== Required action ==
Restate each line below word for word, skipping every picture.

== Data ==
::::
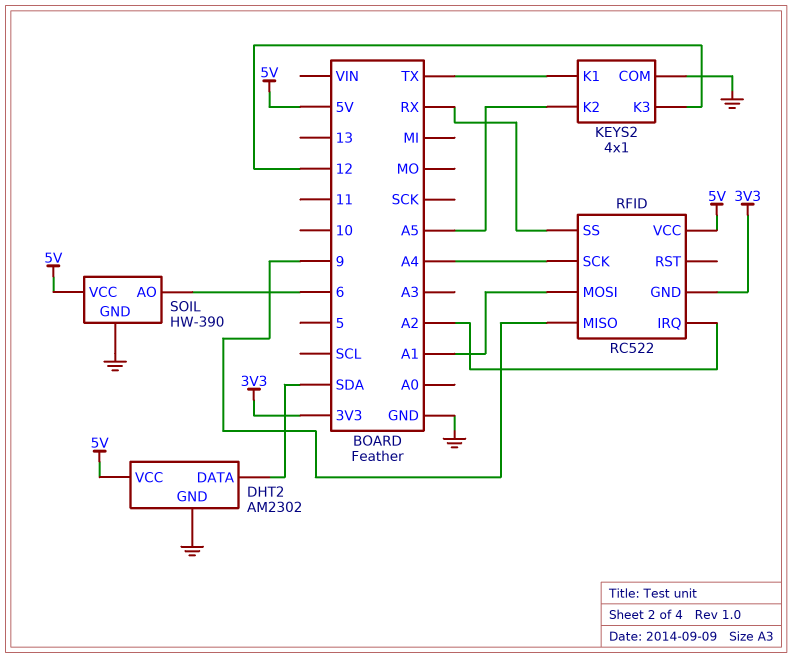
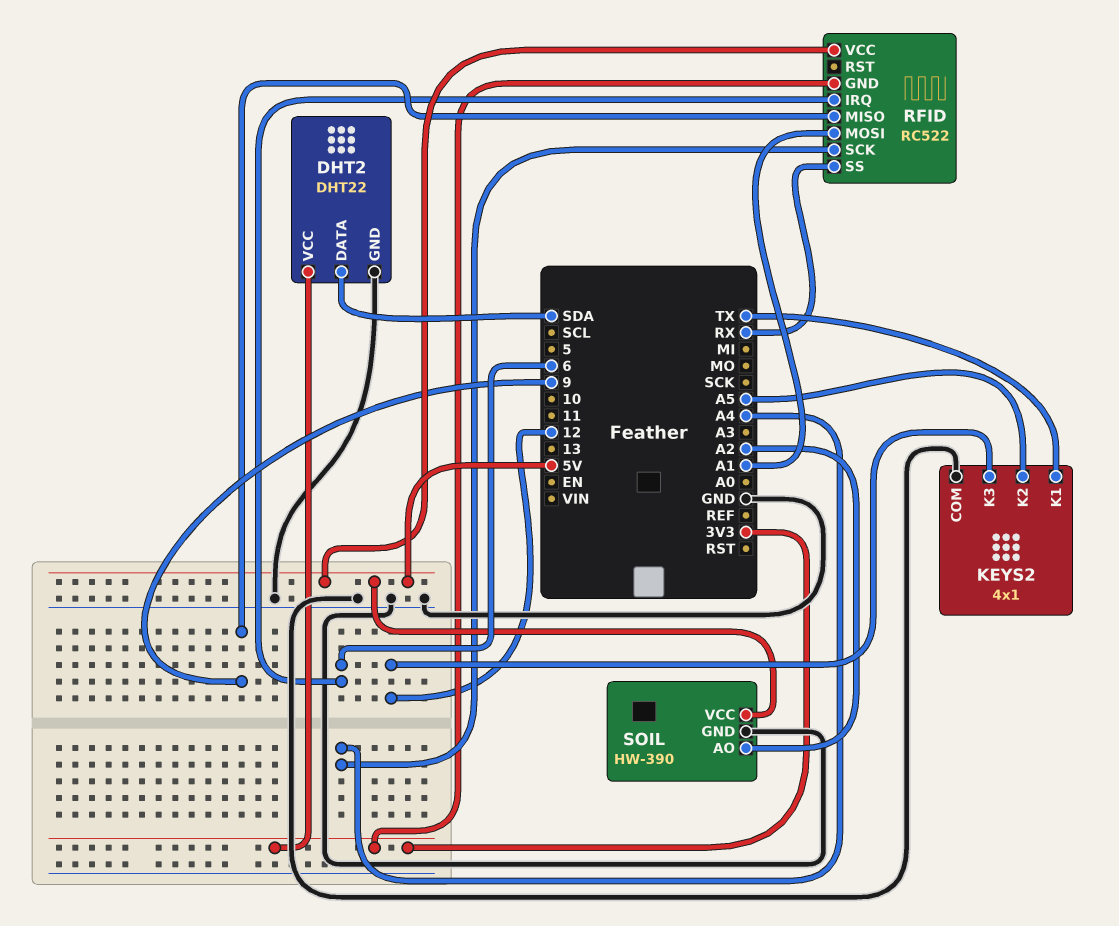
DHT2: AM2302 -> DHT22
DHT2 pin VCC: 5V -> 3V3
RFID pin IRQ: A2 -> 6
SOIL pin AO: 6 -> A2

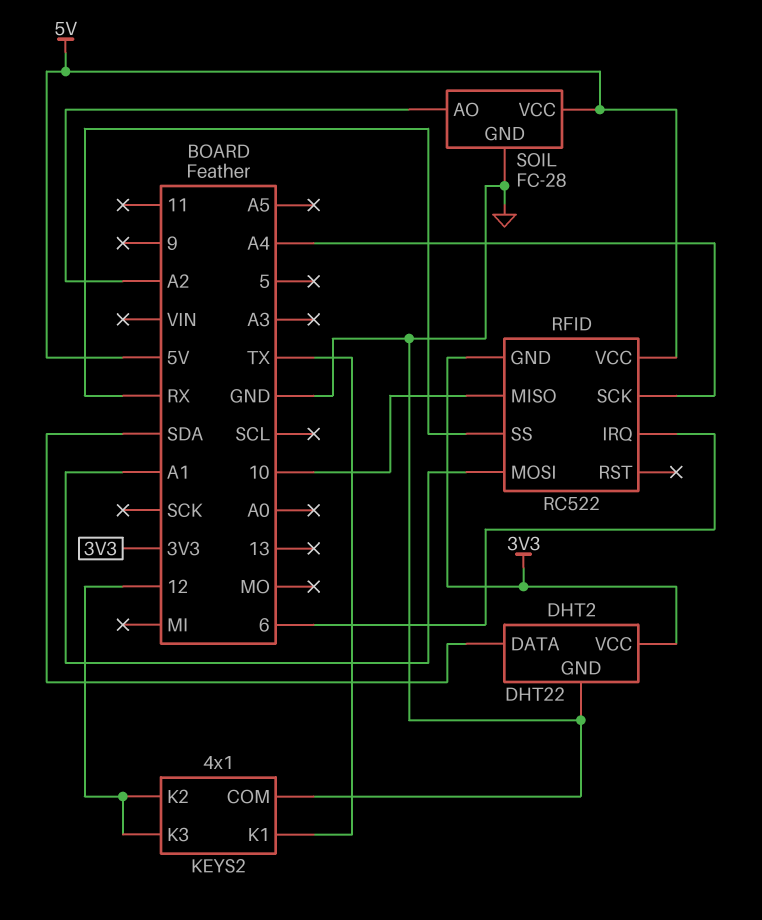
KEYS2 pin K2: A5 -> 12
RFID pin MISO: 9 -> 10
SOIL: HW-390 -> FC-28

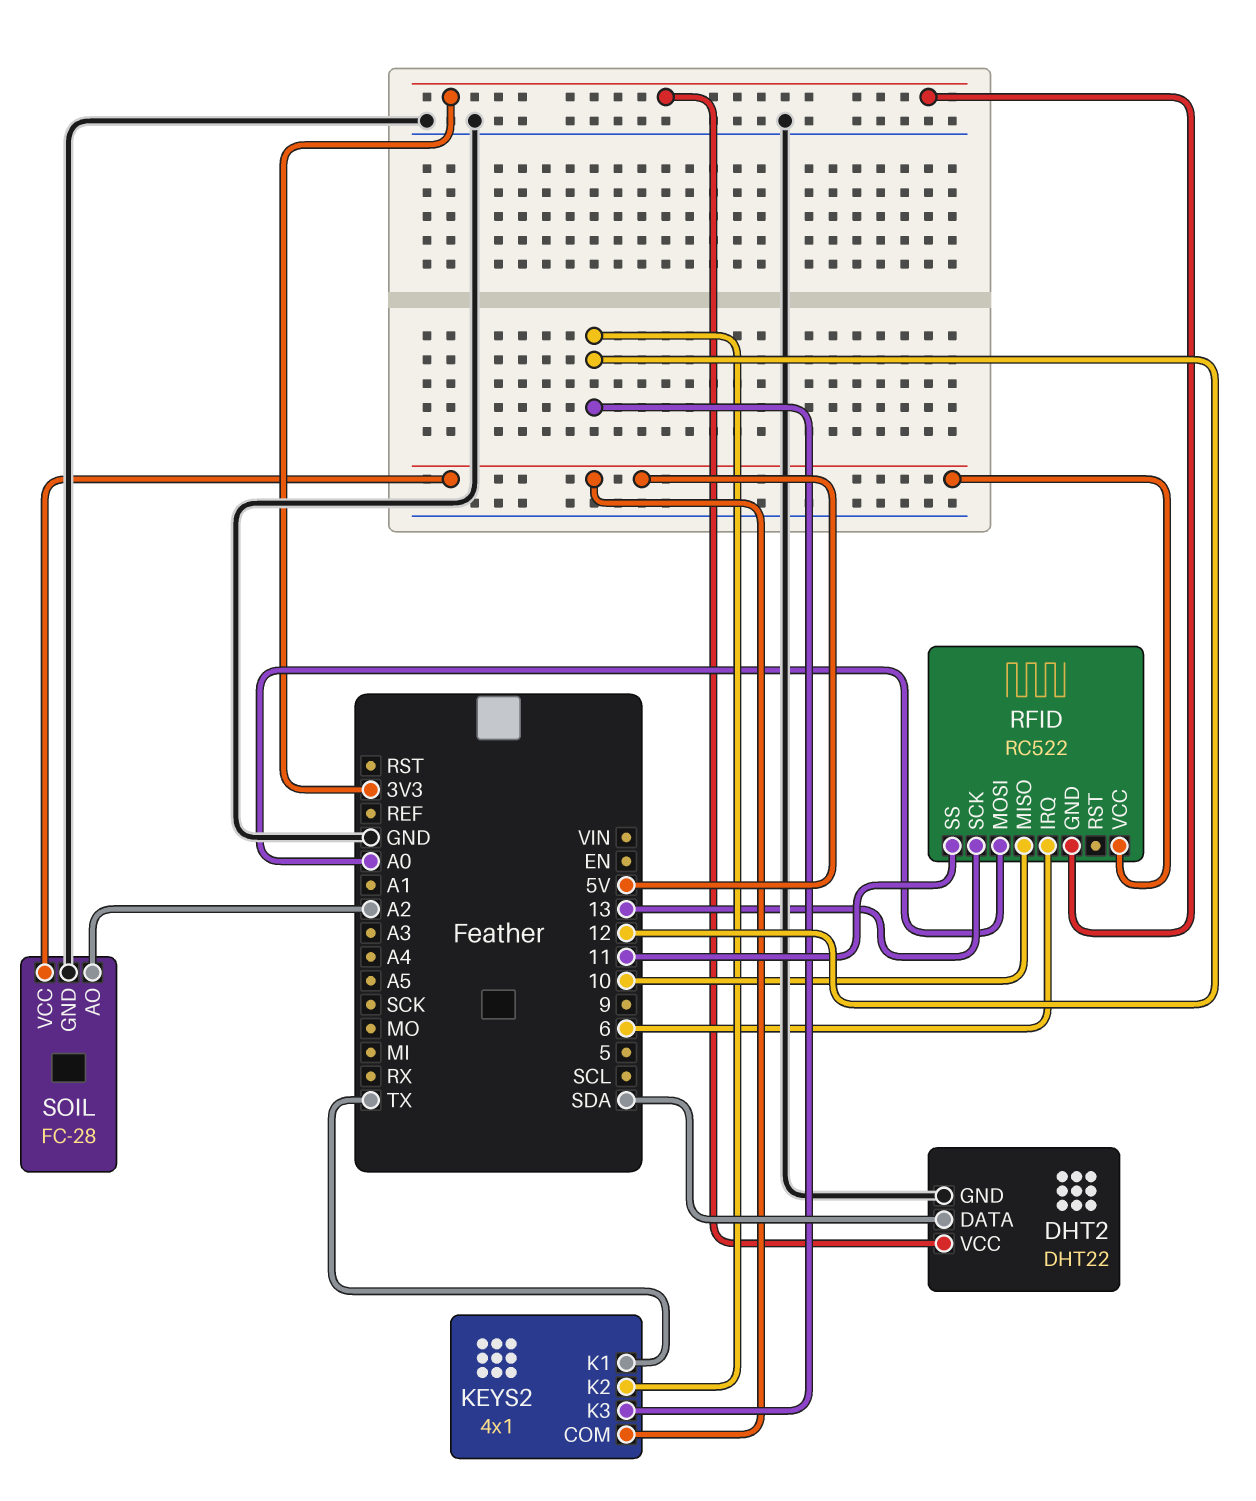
KEYS2 pin COM: GND -> 5V
RFID pin MOSI: A1 -> A0
RFID pin SCK: A4 -> 13
RFID pin SS: RX -> 11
::::
== Problem solution ==
DHT2: AM2302 -> DHT22
DHT2 pin VCC: 5V -> 3V3
RFID pin IRQ: A2 -> 6
SOIL pin AO: 6 -> A2

KEYS2 pin K2: A5 -> 12
RFID pin MISO: 9 -> 10
SOIL: HW-390 -> FC-28

KEYS2 pin COM: GND -> 5V
RFID pin MOSI: A1 -> A0
RFID pin SCK: A4 -> 13
RFID pin SS: RX -> 11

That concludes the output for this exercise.